What you will do:
Reproduce the following material verbatim, leaving out the pictures.

+++

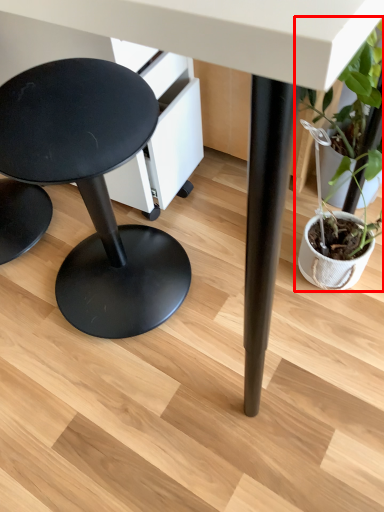
Question: From the image's perspective, where is houseplant (annotated by the red box) located in relation to stool in the image?

Choices:
 (A) above
 (B) below

Answer: (A)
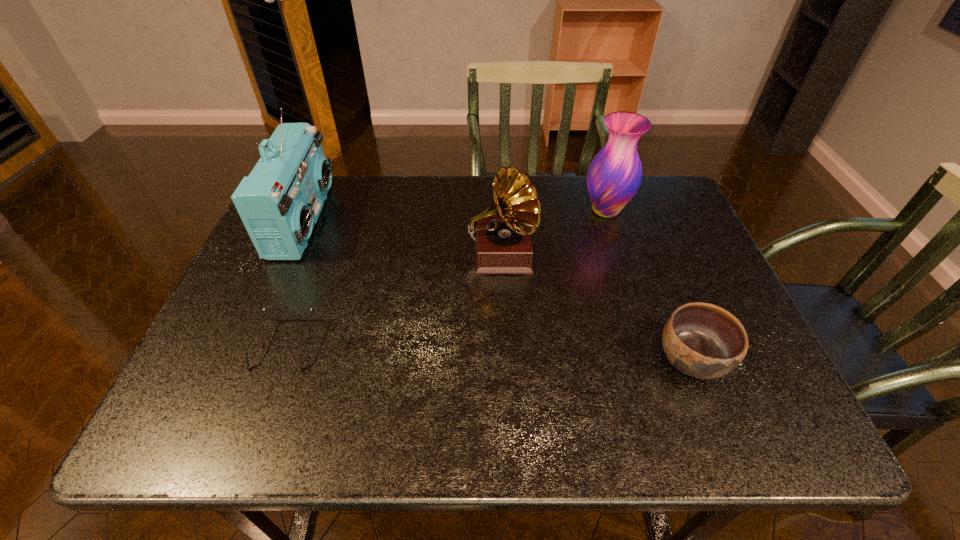
In the image, there is a desktop. At what (x,y) coordinates should I click in order to perform the action: click on vacant space at the left edge. Please return your answer as a coordinate pair (x, y). The image size is (960, 540). Looking at the image, I should click on (248, 296).

Locate an element on the screen. vacant space at the far right corner is located at coordinates (655, 217).

The image size is (960, 540). Identify the location of vacant space in between the vase and the bowl. tap(648, 285).

Locate an element on the screen. The image size is (960, 540). free point between the second shortest object and the spectacles is located at coordinates (488, 352).

Find the location of a particular element. The height and width of the screenshot is (540, 960). empty space between the vase and the bowl is located at coordinates (648, 285).

Locate an element on the screen. Image resolution: width=960 pixels, height=540 pixels. free area in between the vase and the shortest object is located at coordinates (445, 277).

Where is `free space between the radio receiver and the phonograph record`? free space between the radio receiver and the phonograph record is located at coordinates (402, 238).

Image resolution: width=960 pixels, height=540 pixels. I want to click on free space between the shortest object and the vase, so click(x=445, y=277).

Image resolution: width=960 pixels, height=540 pixels. I want to click on free space between the vase and the shortest object, so click(445, 277).

The width and height of the screenshot is (960, 540). In order to click on vacant region between the radio receiver and the phonograph record in this screenshot , I will do `click(402, 238)`.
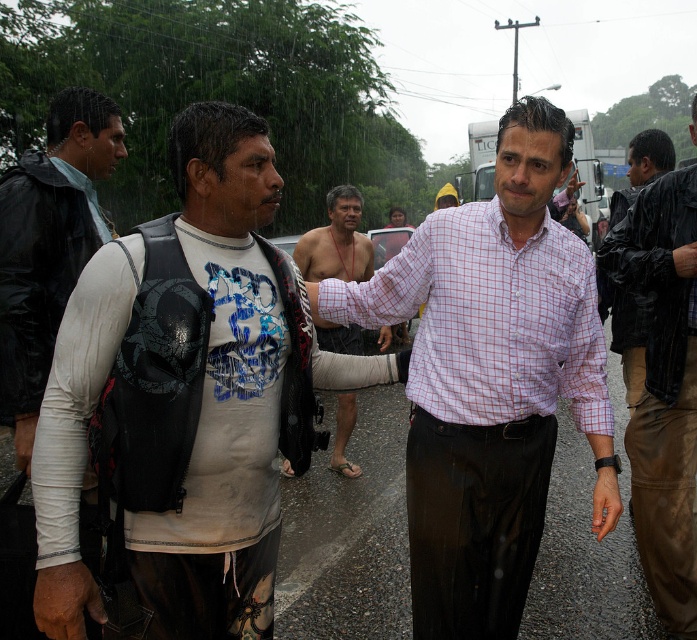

+++

Written reply:
Question: From the image's perspective, where is houseplant (annotated by the red box) located in relation to stool in the image?

Choices:
 (A) above
 (B) below

Answer: (A)
In the image, there is a desktop. At what (x,y) coordinates should I click in order to perform the action: click on vacant space at the left edge. Please return your answer as a coordinate pair (x, y). The image size is (960, 540). Looking at the image, I should click on (248, 296).

Locate an element on the screen. vacant space at the far right corner is located at coordinates (655, 217).

The image size is (960, 540). Identify the location of vacant space in between the vase and the bowl. tap(648, 285).

Locate an element on the screen. The image size is (960, 540). free point between the second shortest object and the spectacles is located at coordinates (488, 352).

Find the location of a particular element. The height and width of the screenshot is (540, 960). empty space between the vase and the bowl is located at coordinates (648, 285).

Locate an element on the screen. Image resolution: width=960 pixels, height=540 pixels. free area in between the vase and the shortest object is located at coordinates (445, 277).

Where is `free space between the radio receiver and the phonograph record`? free space between the radio receiver and the phonograph record is located at coordinates (402, 238).

Image resolution: width=960 pixels, height=540 pixels. I want to click on free space between the shortest object and the vase, so click(x=445, y=277).

Image resolution: width=960 pixels, height=540 pixels. I want to click on free space between the vase and the shortest object, so click(445, 277).

The width and height of the screenshot is (960, 540). In order to click on vacant region between the radio receiver and the phonograph record in this screenshot , I will do `click(402, 238)`.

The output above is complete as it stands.